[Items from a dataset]
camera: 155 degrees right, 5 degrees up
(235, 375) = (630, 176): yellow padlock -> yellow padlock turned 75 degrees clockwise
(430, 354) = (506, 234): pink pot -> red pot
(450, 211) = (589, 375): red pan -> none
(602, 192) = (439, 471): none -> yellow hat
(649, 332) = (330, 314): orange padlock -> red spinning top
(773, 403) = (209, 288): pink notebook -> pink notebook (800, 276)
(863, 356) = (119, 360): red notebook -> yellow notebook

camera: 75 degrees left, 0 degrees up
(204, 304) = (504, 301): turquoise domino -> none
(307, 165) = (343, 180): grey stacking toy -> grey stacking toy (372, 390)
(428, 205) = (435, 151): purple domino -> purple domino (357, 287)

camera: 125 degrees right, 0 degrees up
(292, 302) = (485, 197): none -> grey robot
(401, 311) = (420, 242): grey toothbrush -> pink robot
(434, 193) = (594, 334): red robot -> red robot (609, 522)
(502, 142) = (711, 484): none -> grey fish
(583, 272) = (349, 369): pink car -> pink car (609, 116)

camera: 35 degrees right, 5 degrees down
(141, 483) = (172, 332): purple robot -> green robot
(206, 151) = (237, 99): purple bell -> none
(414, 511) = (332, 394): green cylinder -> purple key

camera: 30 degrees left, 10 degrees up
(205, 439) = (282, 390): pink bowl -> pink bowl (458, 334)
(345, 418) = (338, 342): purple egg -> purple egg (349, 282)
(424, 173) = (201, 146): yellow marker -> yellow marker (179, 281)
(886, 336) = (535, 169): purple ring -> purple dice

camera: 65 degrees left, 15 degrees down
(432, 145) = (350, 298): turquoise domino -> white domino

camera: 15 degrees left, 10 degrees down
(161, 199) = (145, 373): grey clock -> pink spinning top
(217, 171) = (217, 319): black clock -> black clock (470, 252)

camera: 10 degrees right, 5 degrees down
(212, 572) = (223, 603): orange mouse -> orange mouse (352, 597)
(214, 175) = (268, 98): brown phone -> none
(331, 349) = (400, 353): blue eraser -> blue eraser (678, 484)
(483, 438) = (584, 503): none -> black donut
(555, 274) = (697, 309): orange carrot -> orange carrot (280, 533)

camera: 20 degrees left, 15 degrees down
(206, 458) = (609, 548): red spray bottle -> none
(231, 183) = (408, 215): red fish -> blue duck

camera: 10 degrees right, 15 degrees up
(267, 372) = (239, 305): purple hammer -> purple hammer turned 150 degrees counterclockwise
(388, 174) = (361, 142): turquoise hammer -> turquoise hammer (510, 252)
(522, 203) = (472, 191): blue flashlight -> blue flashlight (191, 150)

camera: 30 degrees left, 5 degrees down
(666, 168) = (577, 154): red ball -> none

**Exercise description**
An exact number is called for here: how many lines across the records contain the word "none". Nothing else belongs in the answer.

**Answer to this task**
10